DATA TO PROCESS Block Start
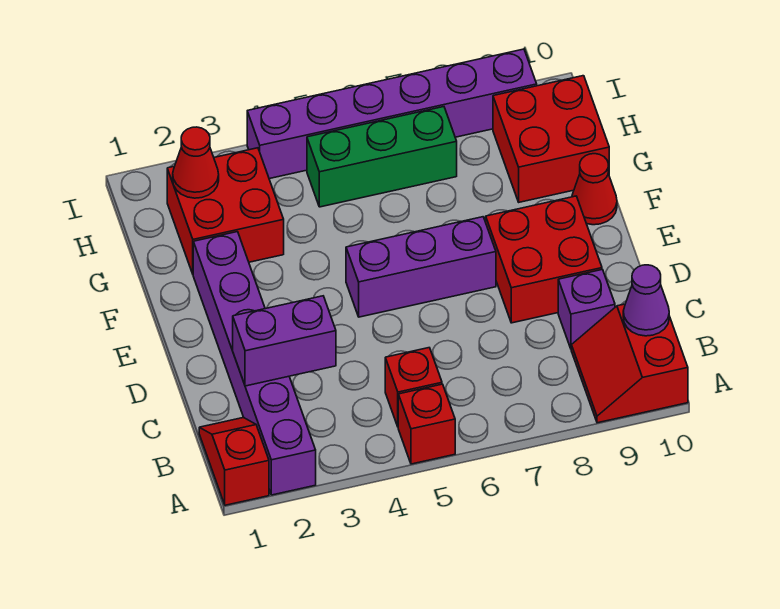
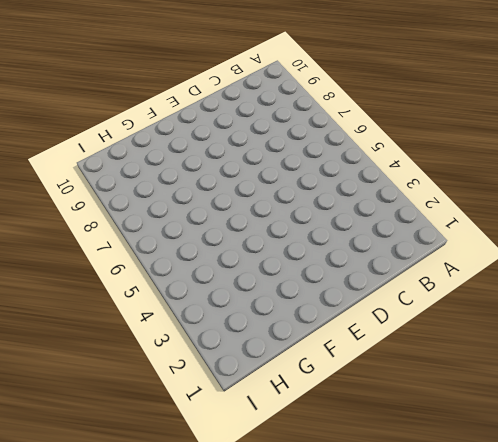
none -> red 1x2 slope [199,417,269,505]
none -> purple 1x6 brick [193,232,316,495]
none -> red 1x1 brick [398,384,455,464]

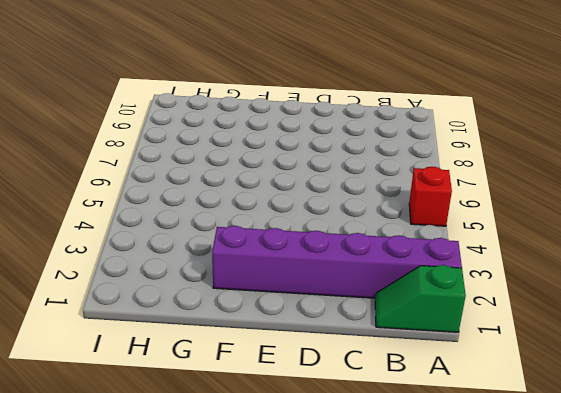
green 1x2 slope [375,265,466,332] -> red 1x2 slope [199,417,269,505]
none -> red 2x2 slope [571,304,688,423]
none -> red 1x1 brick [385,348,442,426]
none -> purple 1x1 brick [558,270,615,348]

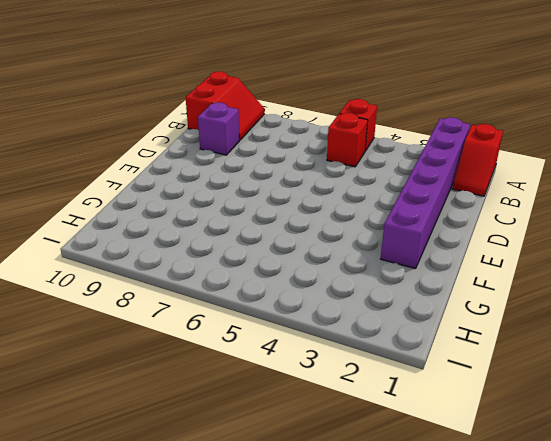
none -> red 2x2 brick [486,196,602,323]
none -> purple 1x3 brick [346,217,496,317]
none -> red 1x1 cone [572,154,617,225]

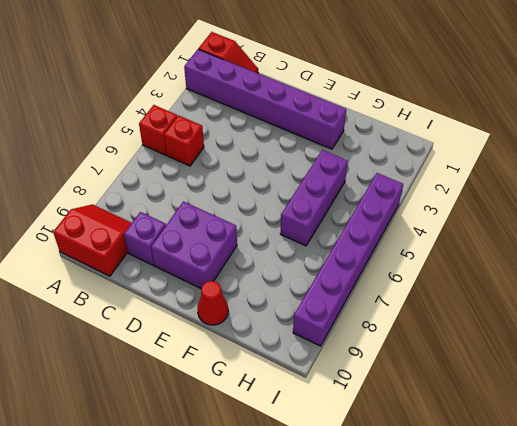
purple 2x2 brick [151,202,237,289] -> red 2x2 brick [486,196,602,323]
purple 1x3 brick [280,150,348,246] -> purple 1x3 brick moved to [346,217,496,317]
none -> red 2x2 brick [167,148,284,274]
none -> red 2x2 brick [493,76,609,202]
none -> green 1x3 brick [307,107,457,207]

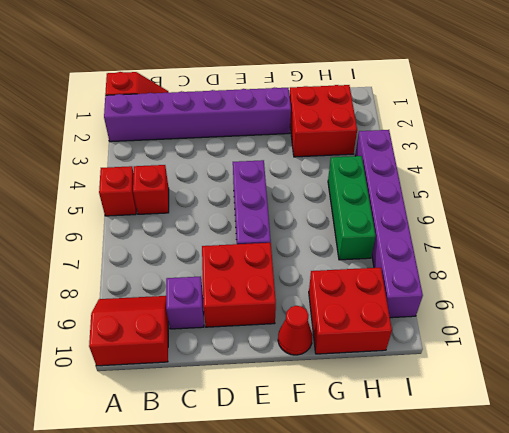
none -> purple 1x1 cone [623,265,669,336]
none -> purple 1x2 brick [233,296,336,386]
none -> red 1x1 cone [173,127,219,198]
DATA TO PROCESS Block End
DATA TO PROCESS Block Start
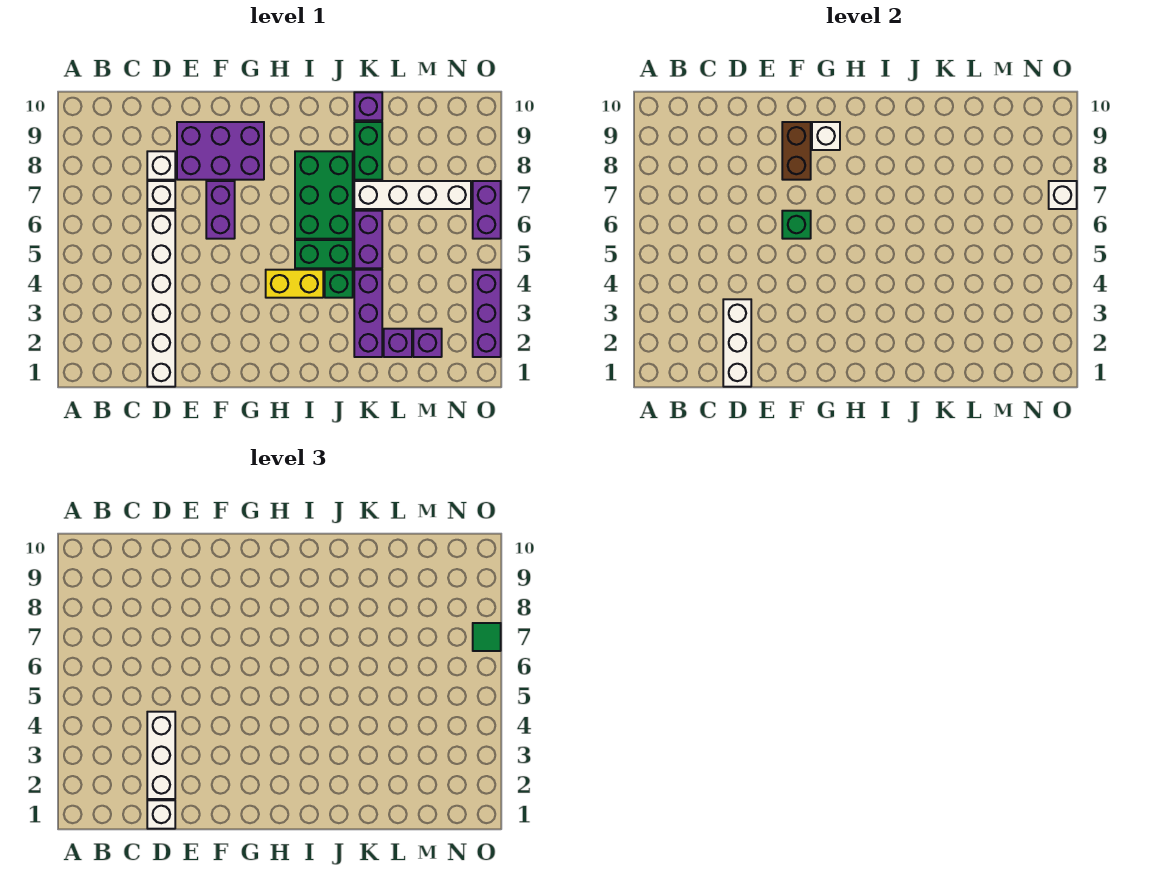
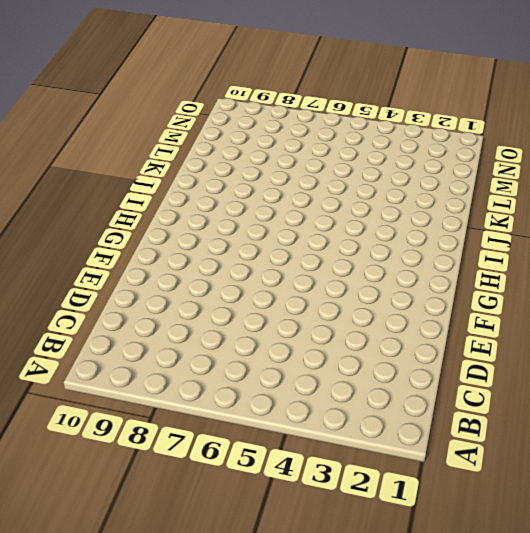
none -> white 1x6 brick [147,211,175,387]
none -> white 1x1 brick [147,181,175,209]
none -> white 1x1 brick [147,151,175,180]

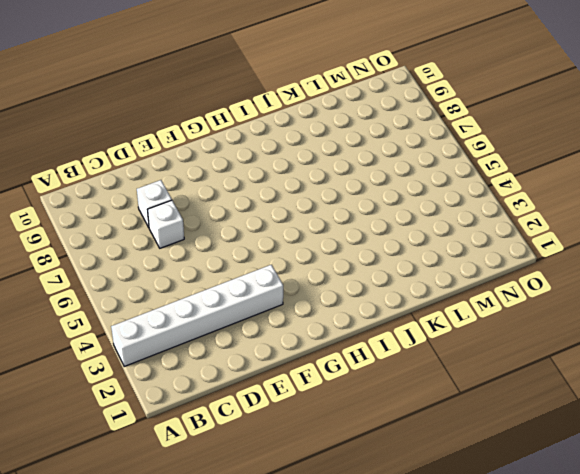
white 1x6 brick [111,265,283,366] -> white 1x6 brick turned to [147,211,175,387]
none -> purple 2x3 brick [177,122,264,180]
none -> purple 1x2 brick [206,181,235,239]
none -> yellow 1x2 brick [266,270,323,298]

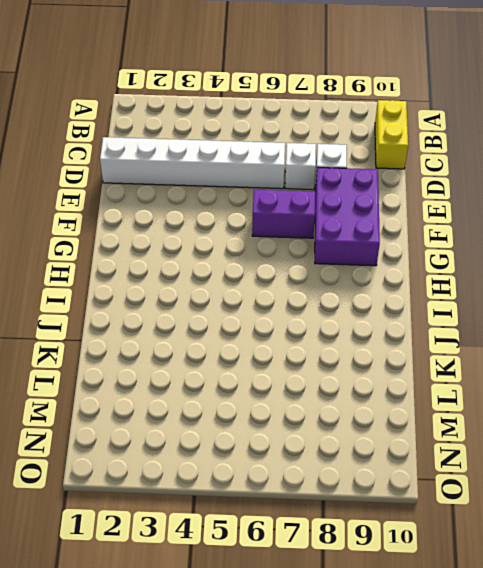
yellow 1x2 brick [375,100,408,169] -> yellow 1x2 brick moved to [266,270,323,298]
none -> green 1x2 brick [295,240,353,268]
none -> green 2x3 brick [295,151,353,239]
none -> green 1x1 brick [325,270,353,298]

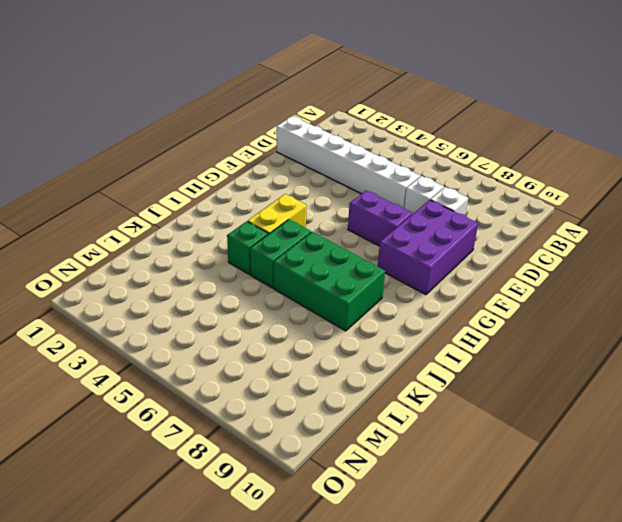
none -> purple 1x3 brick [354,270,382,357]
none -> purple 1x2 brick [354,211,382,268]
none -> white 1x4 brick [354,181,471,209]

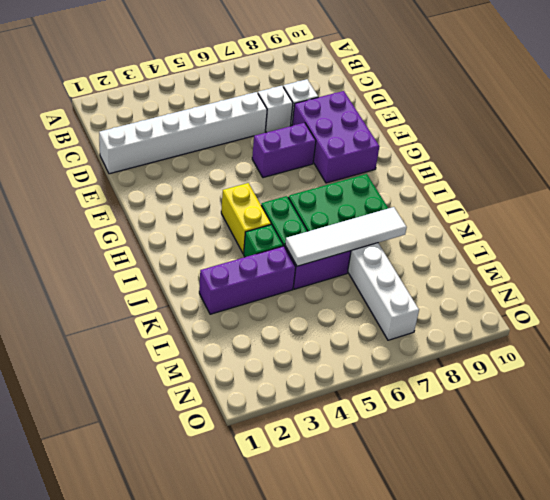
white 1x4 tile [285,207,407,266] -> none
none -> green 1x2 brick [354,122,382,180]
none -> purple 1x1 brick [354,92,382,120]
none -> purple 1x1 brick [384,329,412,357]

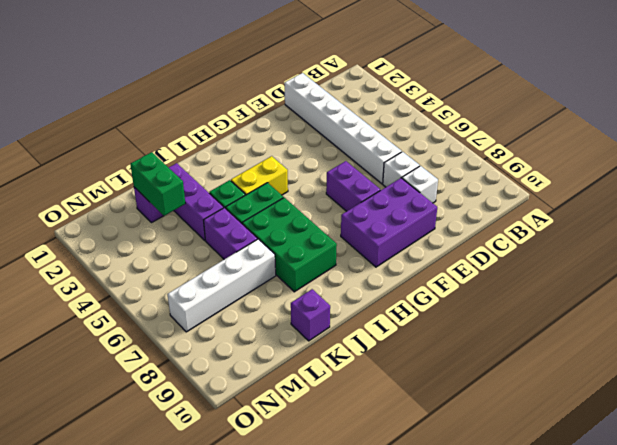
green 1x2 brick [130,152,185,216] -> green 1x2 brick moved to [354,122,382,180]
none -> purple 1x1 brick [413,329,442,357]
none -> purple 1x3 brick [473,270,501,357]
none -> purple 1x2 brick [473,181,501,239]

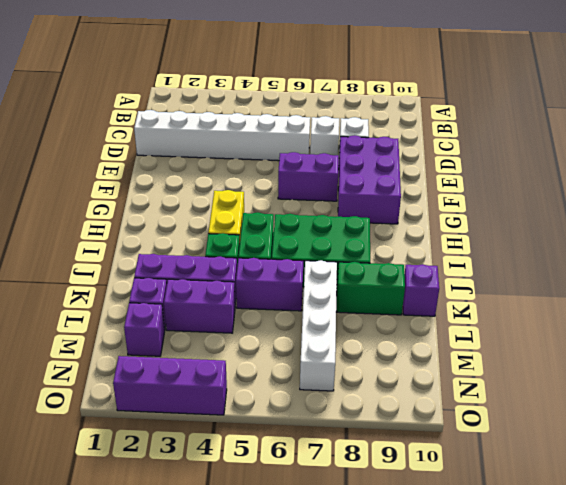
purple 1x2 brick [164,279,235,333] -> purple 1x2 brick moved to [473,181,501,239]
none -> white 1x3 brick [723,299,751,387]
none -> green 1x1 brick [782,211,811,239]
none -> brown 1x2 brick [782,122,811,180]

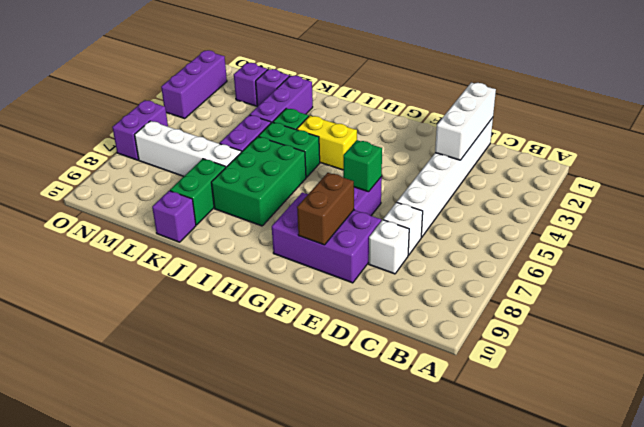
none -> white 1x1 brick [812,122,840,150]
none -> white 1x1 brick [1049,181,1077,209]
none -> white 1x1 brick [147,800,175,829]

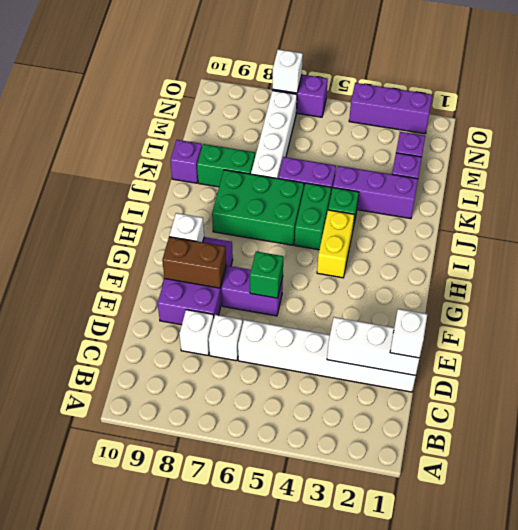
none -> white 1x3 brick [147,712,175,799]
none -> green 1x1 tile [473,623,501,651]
DATA TO PROCESS Block End
TASK GOAL
Among the entries above, find the line with "none -> purple 1x1 brick [413,329,442,357]" and repeat exactly from there through the line with "none -> white 1x3 brick [147,712,175,799]", leaving out the pictures.

OUTPUT FOR THIS TASK
none -> purple 1x1 brick [413,329,442,357]
none -> purple 1x3 brick [473,270,501,357]
none -> purple 1x2 brick [473,181,501,239]

purple 1x2 brick [164,279,235,333] -> purple 1x2 brick moved to [473,181,501,239]
none -> white 1x3 brick [723,299,751,387]
none -> green 1x1 brick [782,211,811,239]
none -> brown 1x2 brick [782,122,811,180]

none -> white 1x1 brick [812,122,840,150]
none -> white 1x1 brick [1049,181,1077,209]
none -> white 1x1 brick [147,800,175,829]

none -> white 1x3 brick [147,712,175,799]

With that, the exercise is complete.